▸ **Aim of the exercise**
Emit a verbatim copy of the lines below from the line with "DIGITS1 pin CLK: GP21 -> GP14" through the line with "TFT3 pin SDI: GP11 -> GP9", excluding pictures and everything outside that range.
######
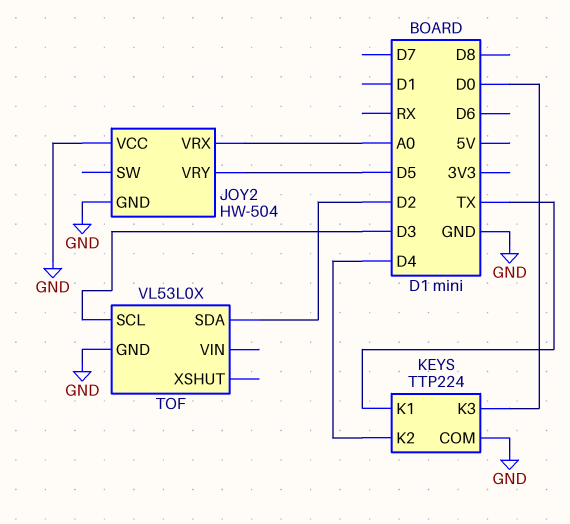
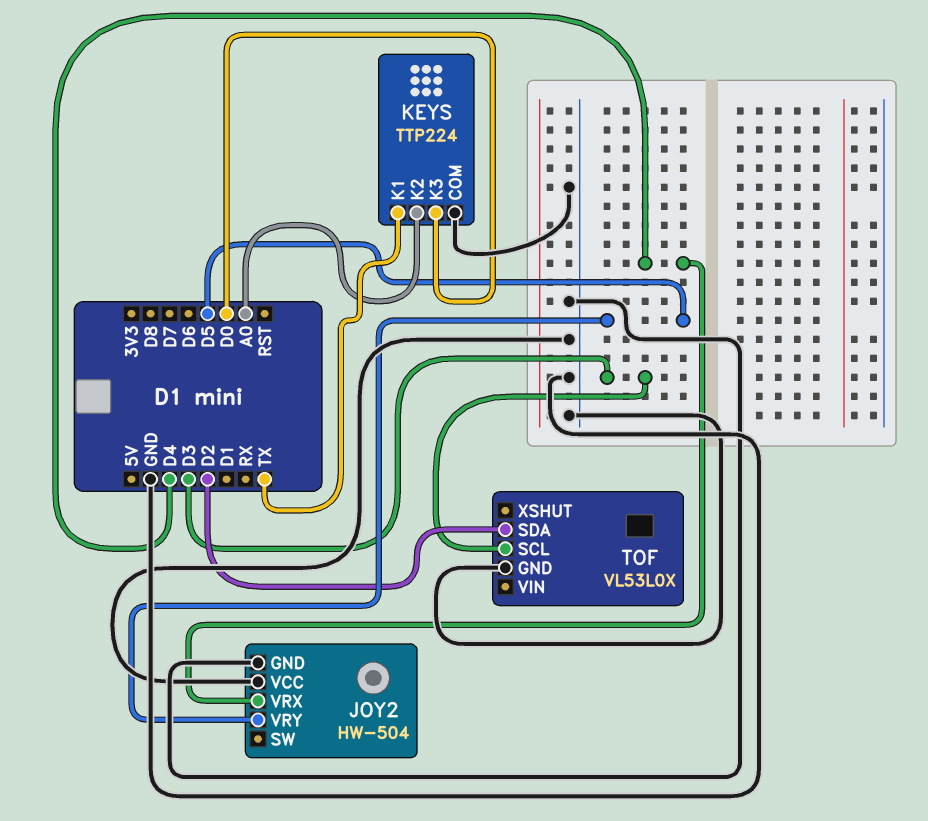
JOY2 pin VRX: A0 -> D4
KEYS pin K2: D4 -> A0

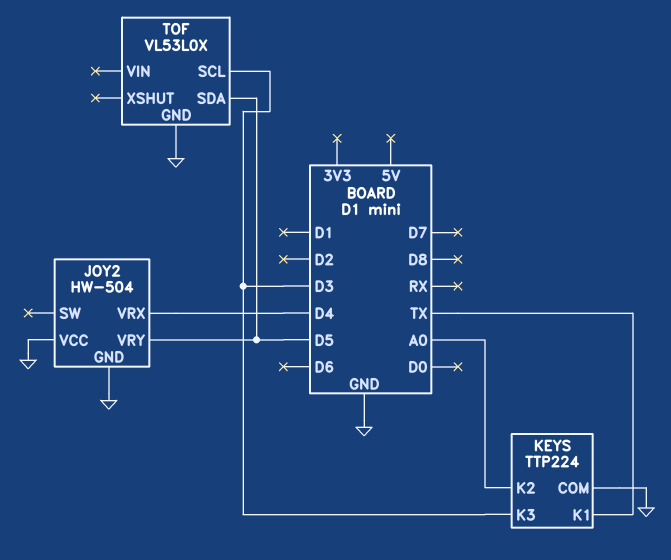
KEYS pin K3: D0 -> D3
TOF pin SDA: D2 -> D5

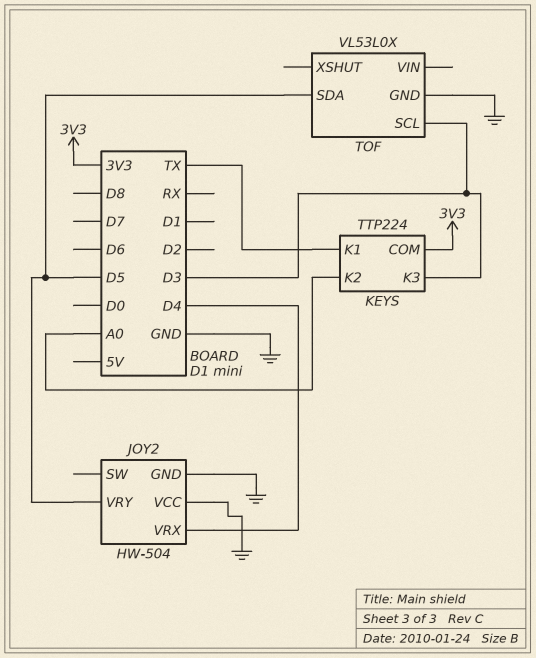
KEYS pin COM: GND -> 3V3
######
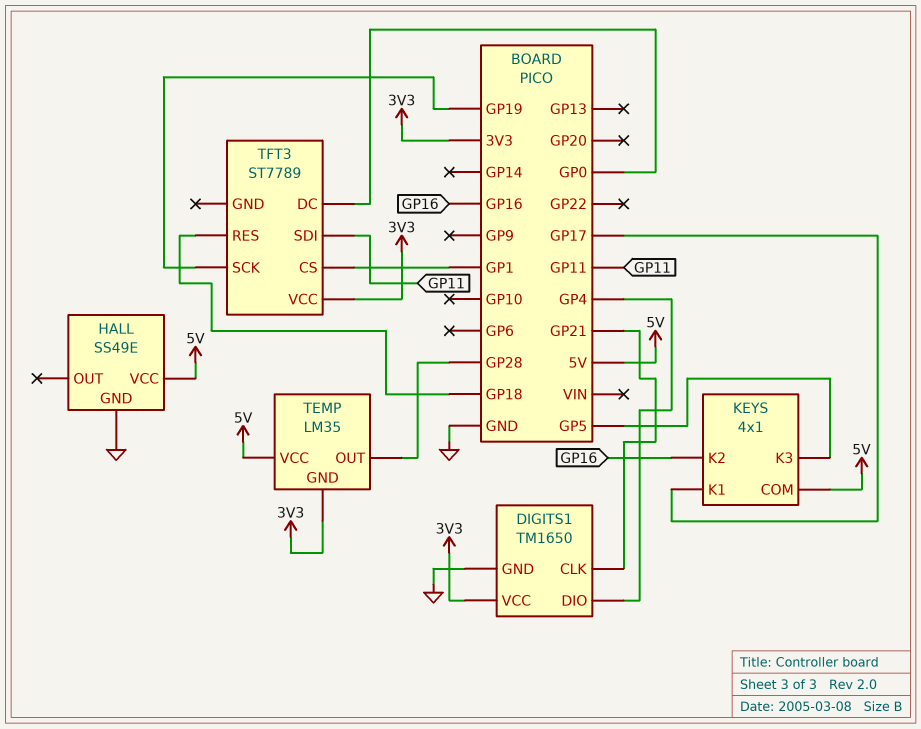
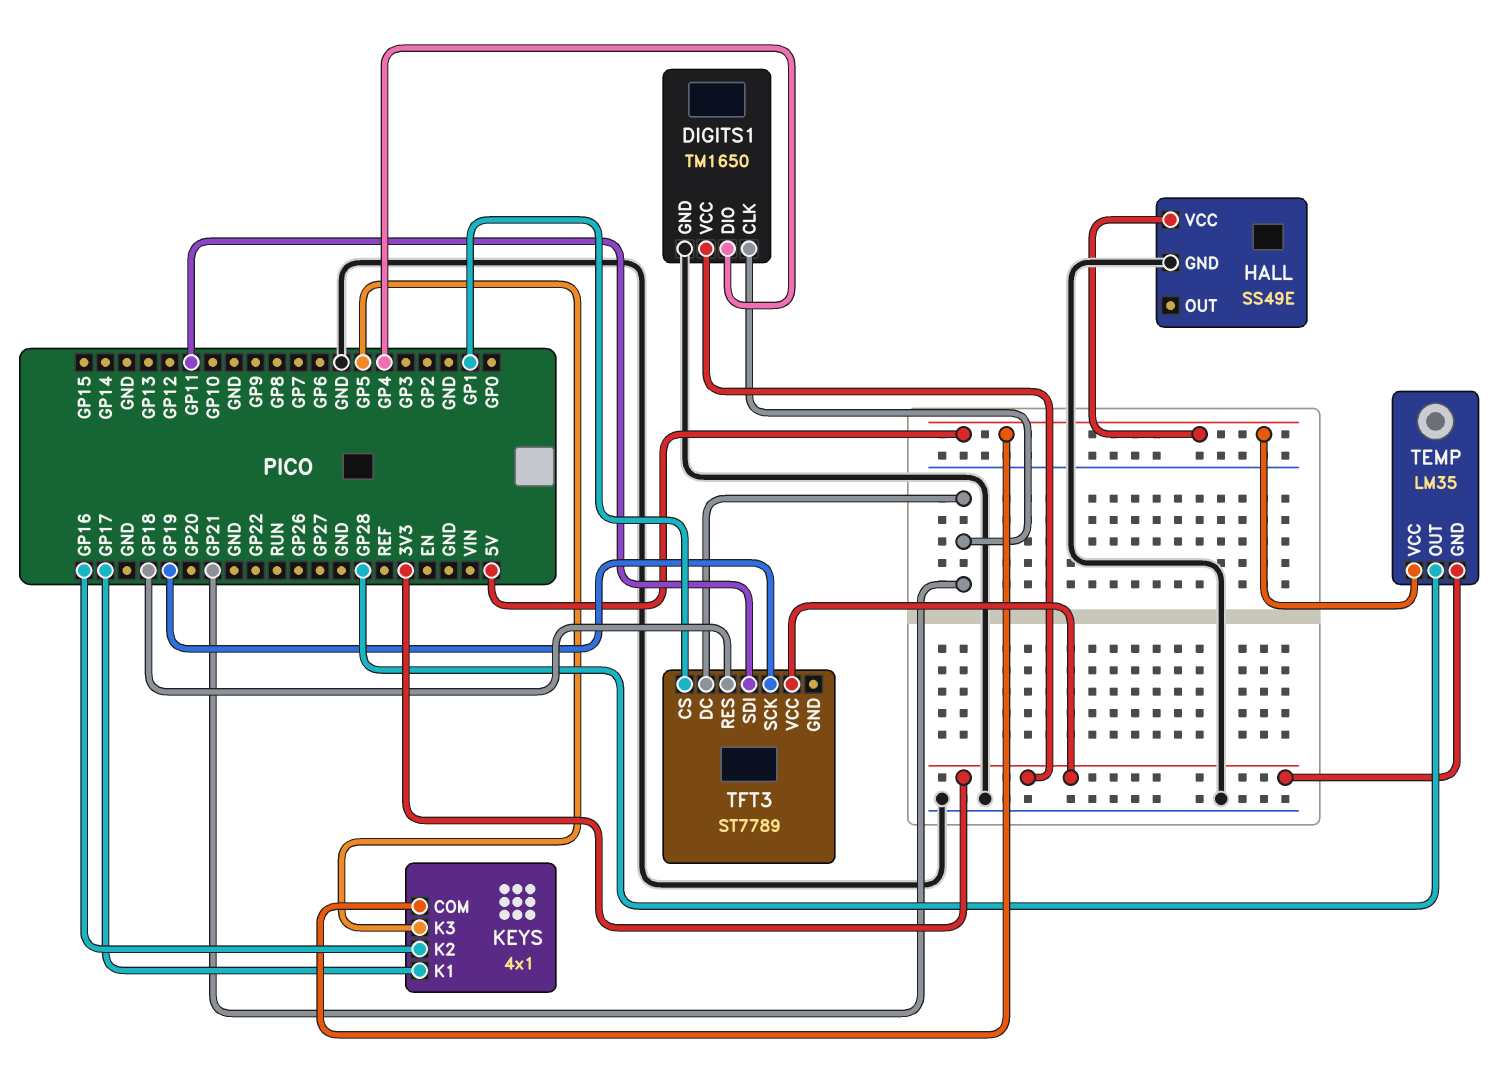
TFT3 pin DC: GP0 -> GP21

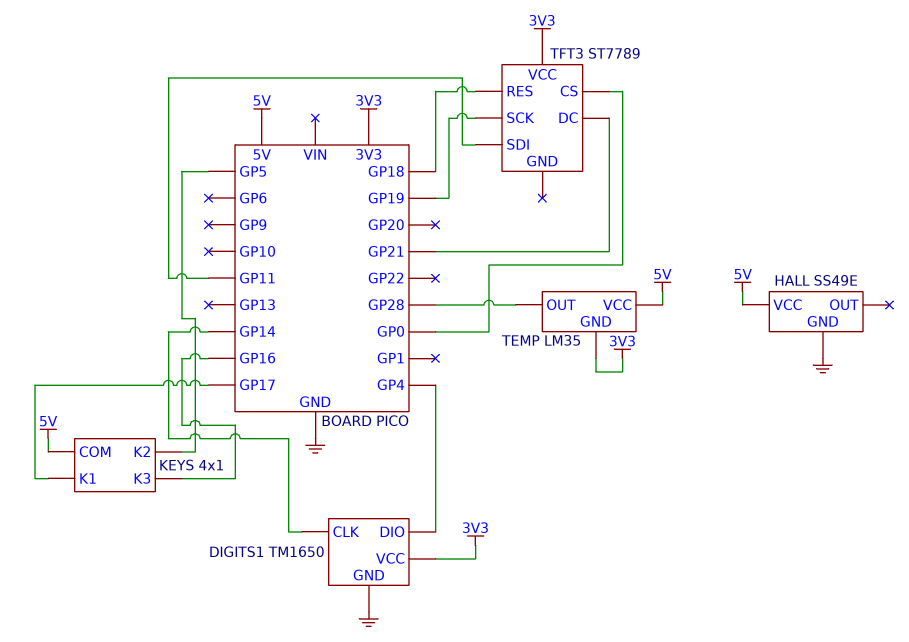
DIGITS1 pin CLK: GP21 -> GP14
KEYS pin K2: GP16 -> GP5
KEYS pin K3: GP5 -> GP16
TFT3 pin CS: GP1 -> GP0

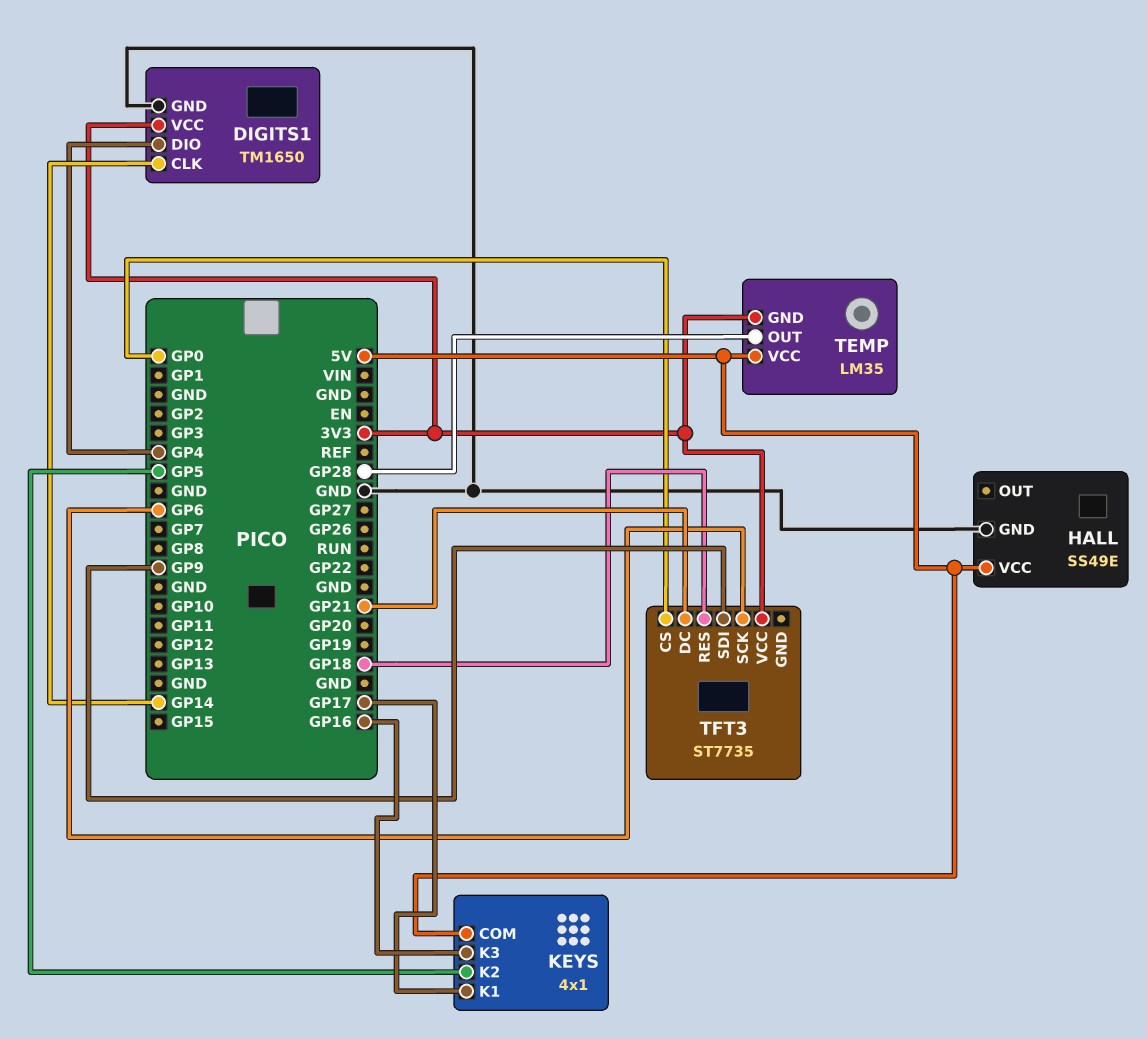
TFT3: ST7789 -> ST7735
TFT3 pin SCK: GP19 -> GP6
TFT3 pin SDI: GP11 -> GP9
######
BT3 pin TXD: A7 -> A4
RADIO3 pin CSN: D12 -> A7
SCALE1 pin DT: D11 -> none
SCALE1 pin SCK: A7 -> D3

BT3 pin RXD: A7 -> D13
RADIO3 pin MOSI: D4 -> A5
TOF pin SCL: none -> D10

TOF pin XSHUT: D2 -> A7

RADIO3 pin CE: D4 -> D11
######
▸ **Your solution**
DIGITS1 pin CLK: GP21 -> GP14
KEYS pin K2: GP16 -> GP5
KEYS pin K3: GP5 -> GP16
TFT3 pin CS: GP1 -> GP0

TFT3: ST7789 -> ST7735
TFT3 pin SCK: GP19 -> GP6
TFT3 pin SDI: GP11 -> GP9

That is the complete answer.